■ WHAT YOU SHOULD DO:
Give an exact copy of the data that follows.

Change detection data
========================================================================

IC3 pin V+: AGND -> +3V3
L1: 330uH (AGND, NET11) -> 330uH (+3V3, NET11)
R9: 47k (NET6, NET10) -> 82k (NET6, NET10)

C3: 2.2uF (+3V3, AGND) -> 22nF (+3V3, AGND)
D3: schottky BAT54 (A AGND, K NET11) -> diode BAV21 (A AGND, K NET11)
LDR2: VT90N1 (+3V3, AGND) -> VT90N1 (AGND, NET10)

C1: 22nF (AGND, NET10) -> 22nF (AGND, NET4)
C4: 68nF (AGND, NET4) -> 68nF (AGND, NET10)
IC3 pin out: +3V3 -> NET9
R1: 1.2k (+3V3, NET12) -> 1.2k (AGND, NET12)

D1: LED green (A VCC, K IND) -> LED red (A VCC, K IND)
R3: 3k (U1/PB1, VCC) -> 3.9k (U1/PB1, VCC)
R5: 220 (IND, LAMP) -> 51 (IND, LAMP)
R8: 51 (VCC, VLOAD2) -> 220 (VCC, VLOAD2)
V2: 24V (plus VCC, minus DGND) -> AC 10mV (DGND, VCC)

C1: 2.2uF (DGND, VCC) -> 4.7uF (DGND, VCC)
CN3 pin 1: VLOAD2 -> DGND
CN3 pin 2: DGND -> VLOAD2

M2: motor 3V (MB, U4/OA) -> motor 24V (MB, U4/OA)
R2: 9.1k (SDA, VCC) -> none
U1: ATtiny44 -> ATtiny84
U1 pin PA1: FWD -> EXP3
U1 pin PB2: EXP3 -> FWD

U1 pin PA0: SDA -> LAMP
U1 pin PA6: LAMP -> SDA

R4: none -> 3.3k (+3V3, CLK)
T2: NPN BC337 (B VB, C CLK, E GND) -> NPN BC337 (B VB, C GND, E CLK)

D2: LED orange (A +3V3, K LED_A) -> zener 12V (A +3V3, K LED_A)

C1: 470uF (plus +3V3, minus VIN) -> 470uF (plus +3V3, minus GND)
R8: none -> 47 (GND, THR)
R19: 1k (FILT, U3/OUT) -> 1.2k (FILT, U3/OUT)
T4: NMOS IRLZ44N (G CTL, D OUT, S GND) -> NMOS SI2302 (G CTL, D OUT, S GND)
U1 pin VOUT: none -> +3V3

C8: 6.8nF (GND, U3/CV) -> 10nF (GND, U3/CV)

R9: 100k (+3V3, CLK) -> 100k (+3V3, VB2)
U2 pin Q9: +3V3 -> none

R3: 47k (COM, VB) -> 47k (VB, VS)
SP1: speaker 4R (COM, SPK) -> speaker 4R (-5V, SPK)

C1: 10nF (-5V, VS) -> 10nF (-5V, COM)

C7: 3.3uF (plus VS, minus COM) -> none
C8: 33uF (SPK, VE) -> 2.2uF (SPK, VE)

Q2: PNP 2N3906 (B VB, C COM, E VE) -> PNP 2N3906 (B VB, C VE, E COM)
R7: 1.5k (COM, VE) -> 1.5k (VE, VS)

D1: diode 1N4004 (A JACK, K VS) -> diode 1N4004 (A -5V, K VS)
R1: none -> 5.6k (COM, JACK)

========================================================================

■ ANSWER TO THIS TASK:
IC3 pin V+: AGND -> +3V3
L1: 330uH (AGND, NET11) -> 330uH (+3V3, NET11)
R9: 47k (NET6, NET10) -> 82k (NET6, NET10)

C3: 2.2uF (+3V3, AGND) -> 22nF (+3V3, AGND)
D3: schottky BAT54 (A AGND, K NET11) -> diode BAV21 (A AGND, K NET11)
LDR2: VT90N1 (+3V3, AGND) -> VT90N1 (AGND, NET10)

C1: 22nF (AGND, NET10) -> 22nF (AGND, NET4)
C4: 68nF (AGND, NET4) -> 68nF (AGND, NET10)
IC3 pin out: +3V3 -> NET9
R1: 1.2k (+3V3, NET12) -> 1.2k (AGND, NET12)

D1: LED green (A VCC, K IND) -> LED red (A VCC, K IND)
R3: 3k (U1/PB1, VCC) -> 3.9k (U1/PB1, VCC)
R5: 220 (IND, LAMP) -> 51 (IND, LAMP)
R8: 51 (VCC, VLOAD2) -> 220 (VCC, VLOAD2)
V2: 24V (plus VCC, minus DGND) -> AC 10mV (DGND, VCC)

C1: 2.2uF (DGND, VCC) -> 4.7uF (DGND, VCC)
CN3 pin 1: VLOAD2 -> DGND
CN3 pin 2: DGND -> VLOAD2

M2: motor 3V (MB, U4/OA) -> motor 24V (MB, U4/OA)
R2: 9.1k (SDA, VCC) -> none
U1: ATtiny44 -> ATtiny84
U1 pin PA1: FWD -> EXP3
U1 pin PB2: EXP3 -> FWD

U1 pin PA0: SDA -> LAMP
U1 pin PA6: LAMP -> SDA

R4: none -> 3.3k (+3V3, CLK)
T2: NPN BC337 (B VB, C CLK, E GND) -> NPN BC337 (B VB, C GND, E CLK)

D2: LED orange (A +3V3, K LED_A) -> zener 12V (A +3V3, K LED_A)

C1: 470uF (plus +3V3, minus VIN) -> 470uF (plus +3V3, minus GND)
R8: none -> 47 (GND, THR)
R19: 1k (FILT, U3/OUT) -> 1.2k (FILT, U3/OUT)
T4: NMOS IRLZ44N (G CTL, D OUT, S GND) -> NMOS SI2302 (G CTL, D OUT, S GND)
U1 pin VOUT: none -> +3V3

C8: 6.8nF (GND, U3/CV) -> 10nF (GND, U3/CV)

R9: 100k (+3V3, CLK) -> 100k (+3V3, VB2)
U2 pin Q9: +3V3 -> none

R3: 47k (COM, VB) -> 47k (VB, VS)
SP1: speaker 4R (COM, SPK) -> speaker 4R (-5V, SPK)

C1: 10nF (-5V, VS) -> 10nF (-5V, COM)

C7: 3.3uF (plus VS, minus COM) -> none
C8: 33uF (SPK, VE) -> 2.2uF (SPK, VE)

Q2: PNP 2N3906 (B VB, C COM, E VE) -> PNP 2N3906 (B VB, C VE, E COM)
R7: 1.5k (COM, VE) -> 1.5k (VE, VS)

D1: diode 1N4004 (A JACK, K VS) -> diode 1N4004 (A -5V, K VS)
R1: none -> 5.6k (COM, JACK)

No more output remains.